[Problem to solve] Output only the lines from the line holding "D10: schottky 1N5819" through the close of the records, exactly as they appear, with all pictures omitted.

[Records for this task]
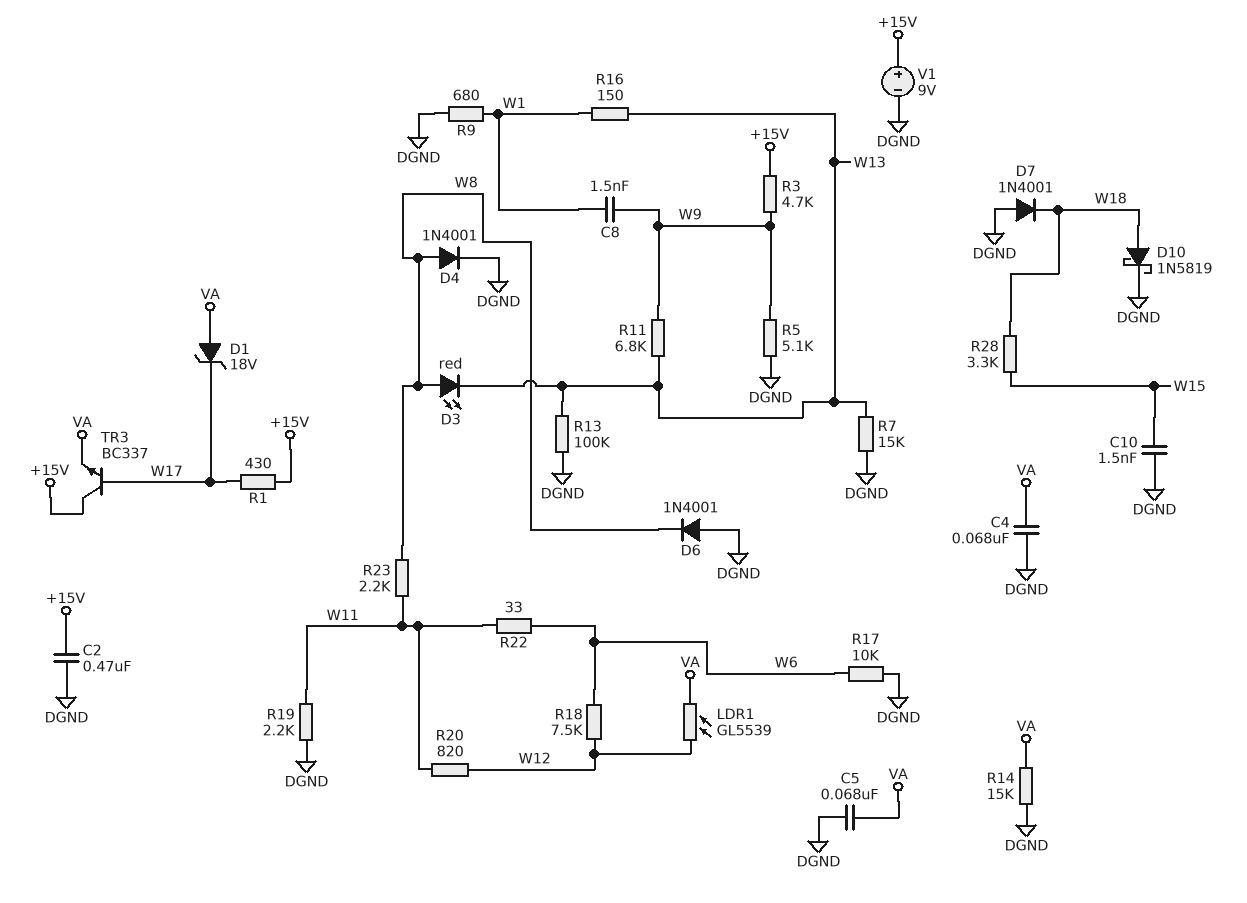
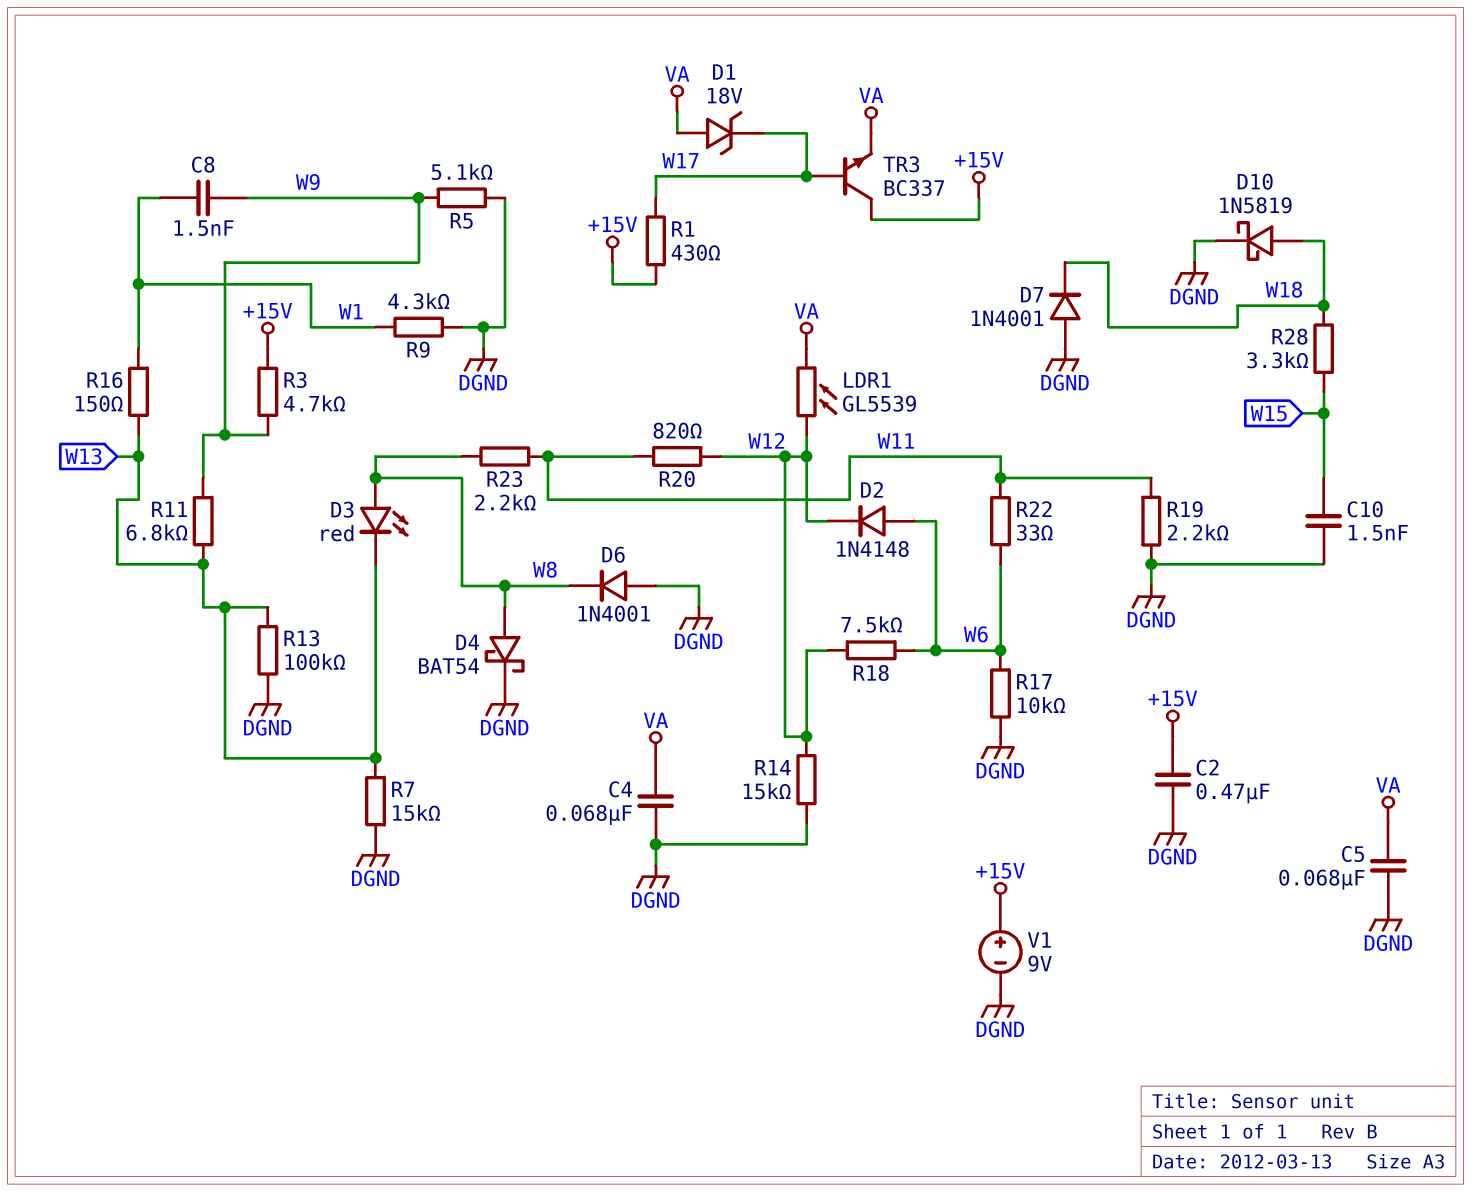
D2: none -> diode 1N4148 (A W6, K W12)
D4: diode 1N4001 (A W8, K DGND) -> schottky BAT54 (A W8, K DGND)
R9: 680 (DGND, W1) -> 4.3k (DGND, W1)
R14: 15k (DGND, VA) -> 15k (DGND, W12)

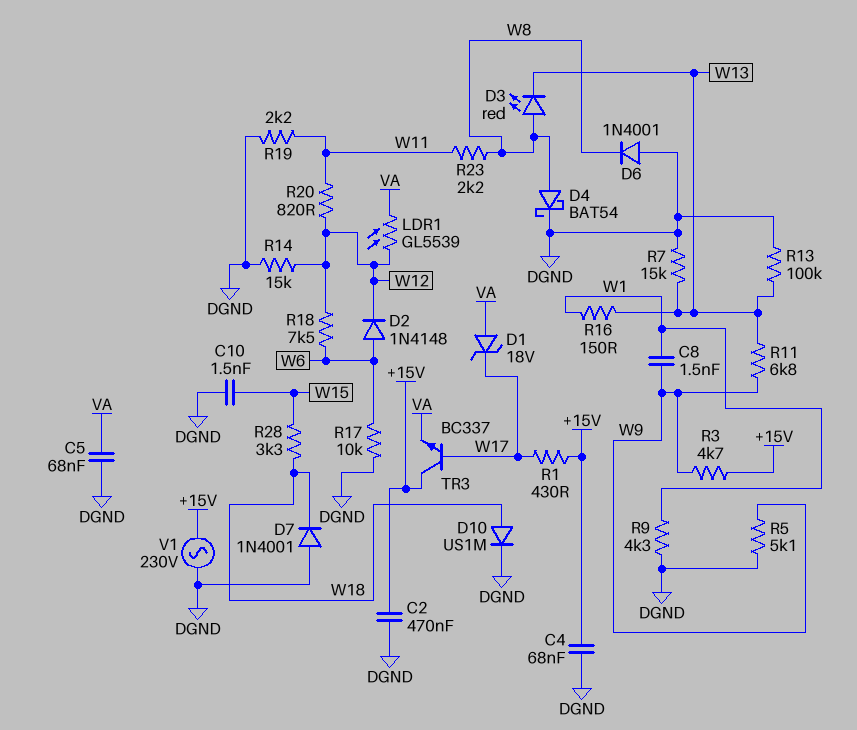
C4: 68nF (DGND, VA) -> 68nF (+15V, DGND)
D10: schottky 1N5819 (A W18, K DGND) -> diode US1M (A W18, K DGND)
R22: 33 (W6, W11) -> none
V1: 9V (plus +15V, minus DGND) -> AC 230V (+15V, DGND)

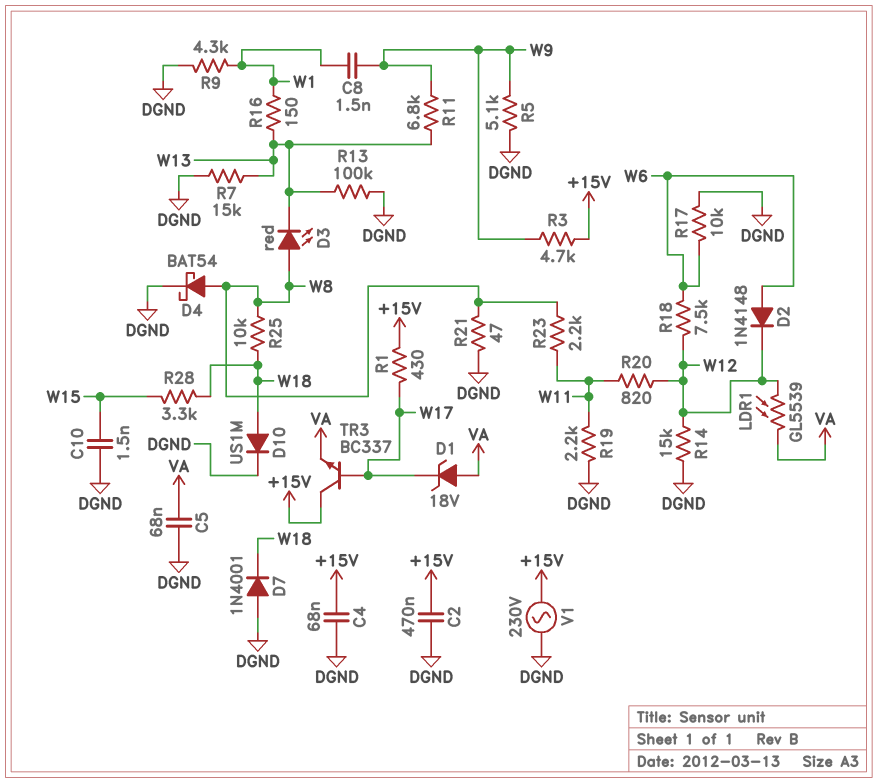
D6: diode 1N4001 (A DGND, K W8) -> none
R21: none -> 47 (DGND, W8)
R25: none -> 10k (W8, W18)

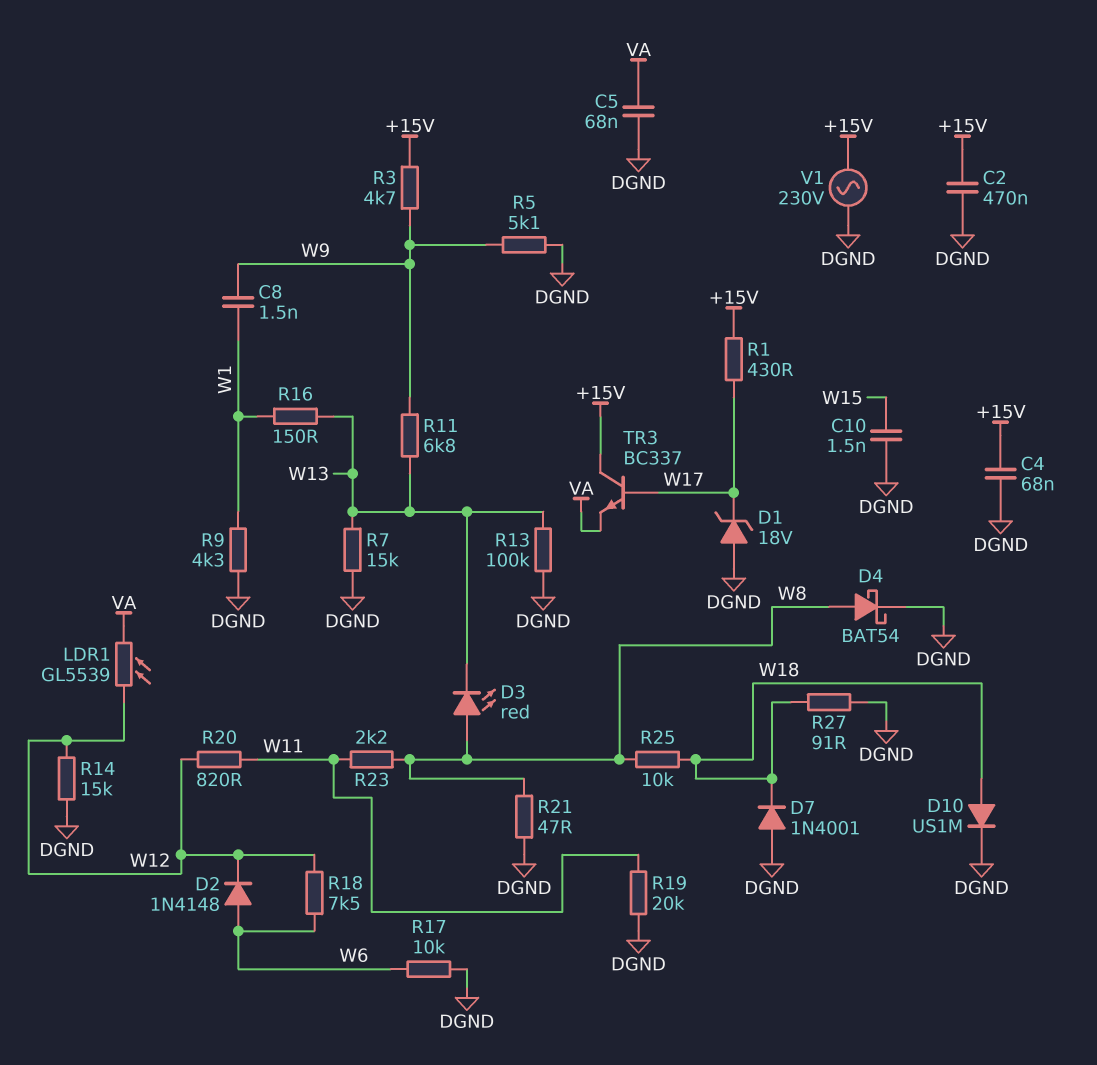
D1: zener 18V (A VA, K W17) -> zener 18V (A DGND, K W17)
R19: 2.2k (DGND, W11) -> 20k (DGND, W11)
R27: none -> 91 (DGND, W18)
R28: 3.3k (W15, W18) -> none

[Reply to the task]
D10: schottky 1N5819 (A W18, K DGND) -> diode US1M (A W18, K DGND)
R22: 33 (W6, W11) -> none
V1: 9V (plus +15V, minus DGND) -> AC 230V (+15V, DGND)

D6: diode 1N4001 (A DGND, K W8) -> none
R21: none -> 47 (DGND, W8)
R25: none -> 10k (W8, W18)

D1: zener 18V (A VA, K W17) -> zener 18V (A DGND, K W17)
R19: 2.2k (DGND, W11) -> 20k (DGND, W11)
R27: none -> 91 (DGND, W18)
R28: 3.3k (W15, W18) -> none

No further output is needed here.